═══ Material to process ═══

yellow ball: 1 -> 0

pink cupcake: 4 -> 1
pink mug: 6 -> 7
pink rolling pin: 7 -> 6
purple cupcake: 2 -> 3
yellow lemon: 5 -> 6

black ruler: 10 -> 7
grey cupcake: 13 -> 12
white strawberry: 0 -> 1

═══
═══ Material to process ═══

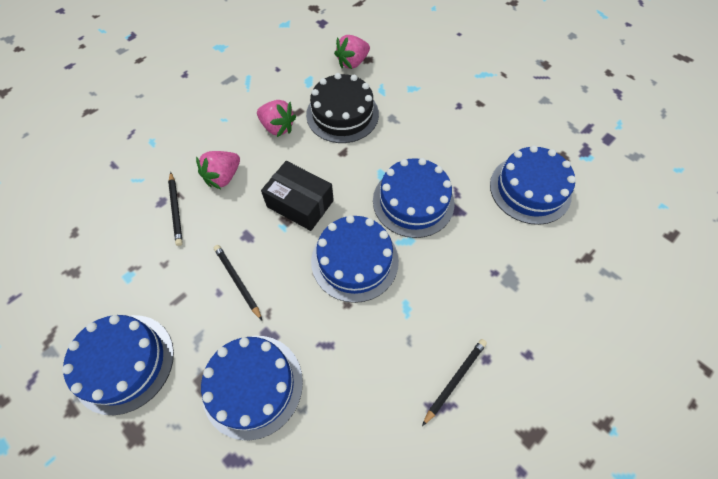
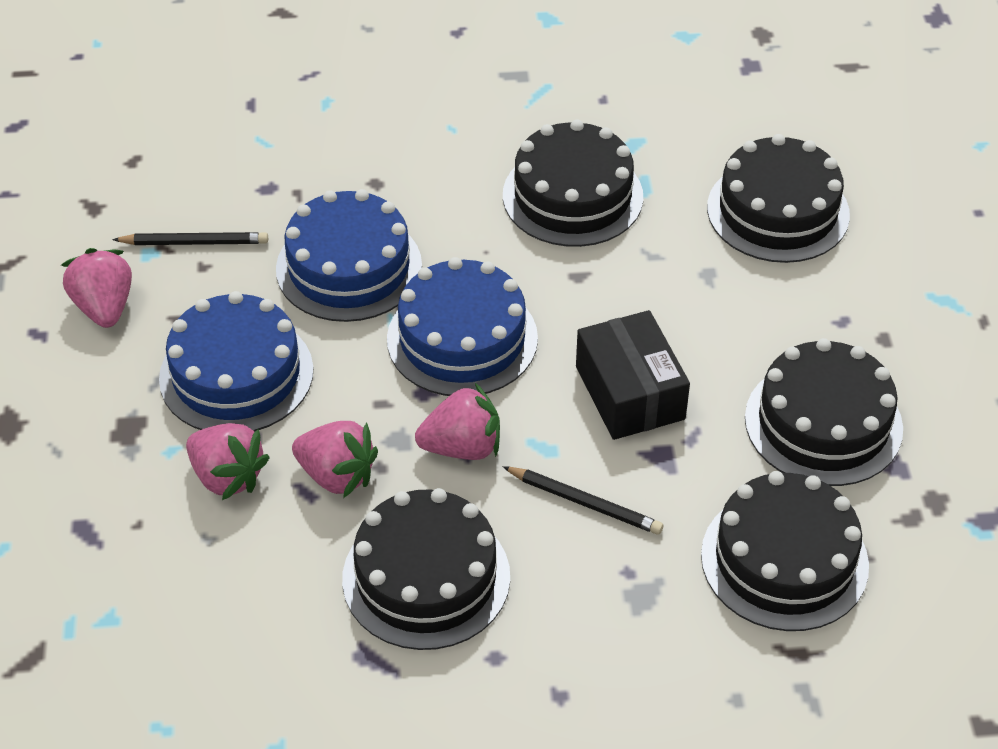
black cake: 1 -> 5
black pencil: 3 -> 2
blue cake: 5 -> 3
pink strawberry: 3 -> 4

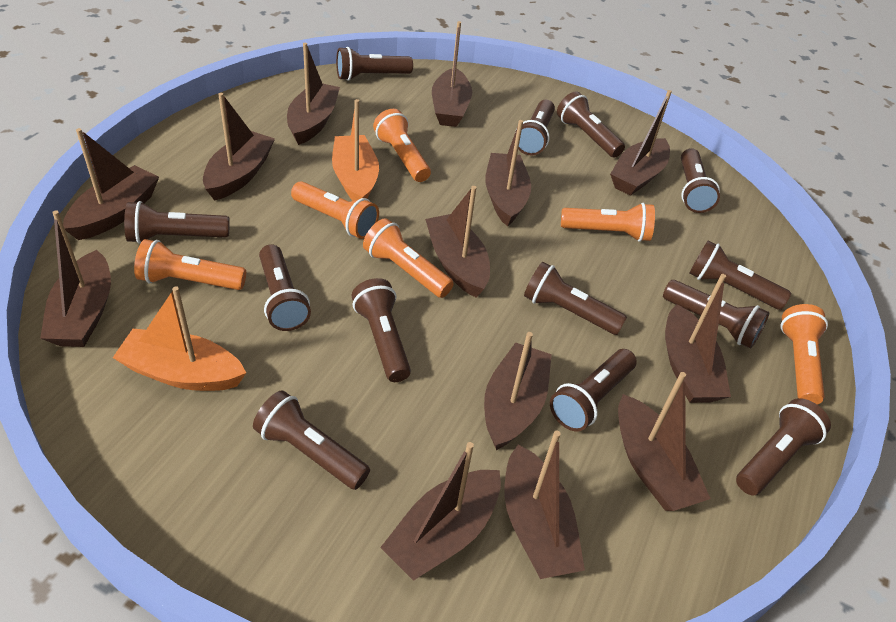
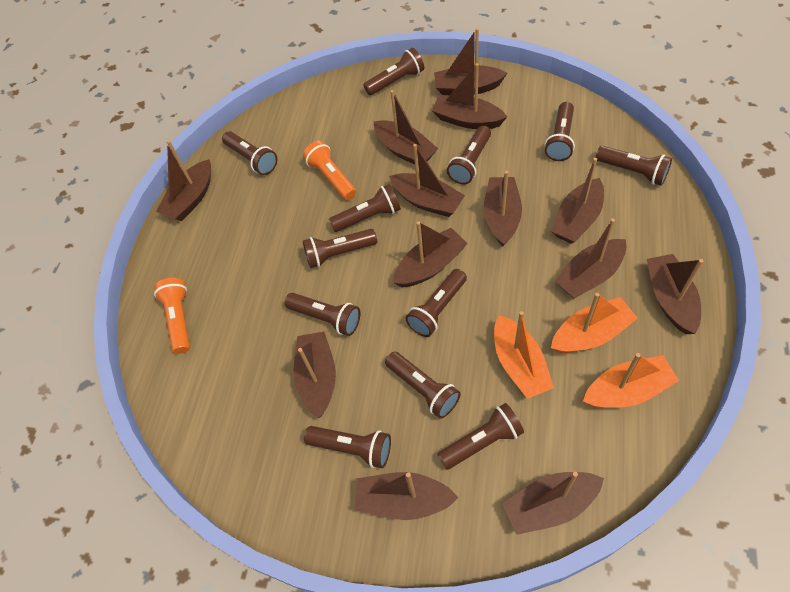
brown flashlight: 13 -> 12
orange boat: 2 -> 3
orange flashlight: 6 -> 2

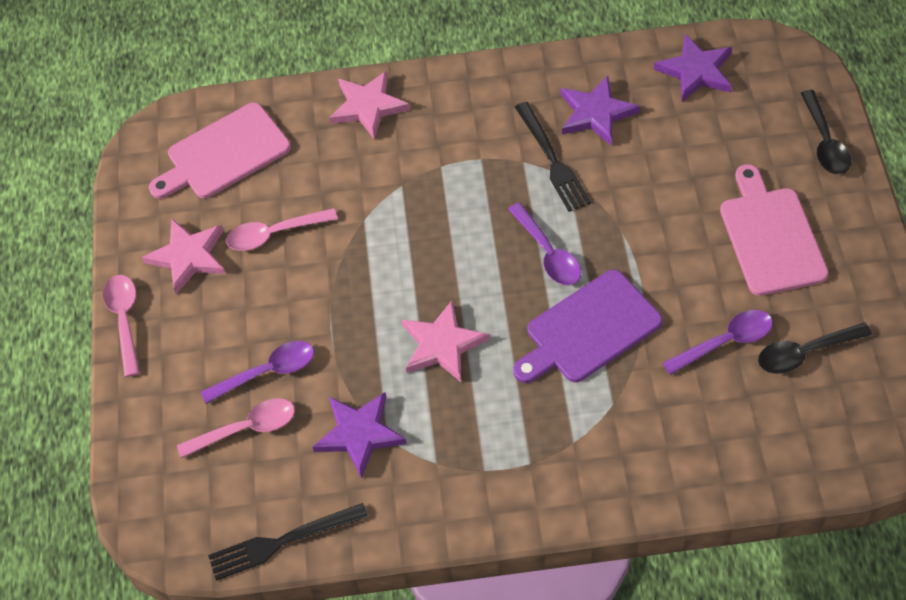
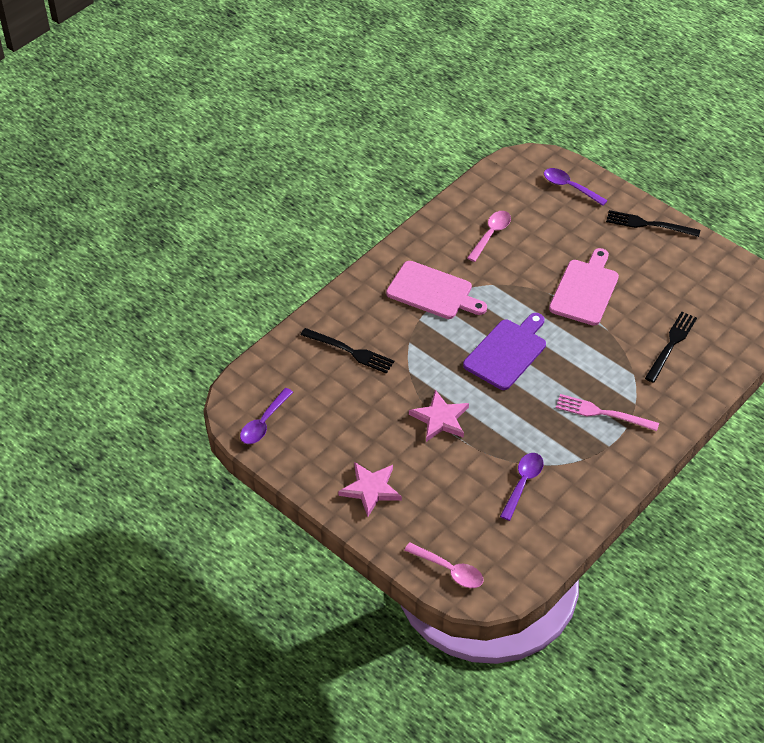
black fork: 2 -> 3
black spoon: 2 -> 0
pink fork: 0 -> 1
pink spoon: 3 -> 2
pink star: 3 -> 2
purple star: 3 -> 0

═══

(Work required) Retype, in the same exact form, the lines of the material above from the line holding "yellow ball: 1 -> 0" through the line holding "white strawberry: 0 -> 1".

(Answer to the problem)
yellow ball: 1 -> 0

pink cupcake: 4 -> 1
pink mug: 6 -> 7
pink rolling pin: 7 -> 6
purple cupcake: 2 -> 3
yellow lemon: 5 -> 6

black ruler: 10 -> 7
grey cupcake: 13 -> 12
white strawberry: 0 -> 1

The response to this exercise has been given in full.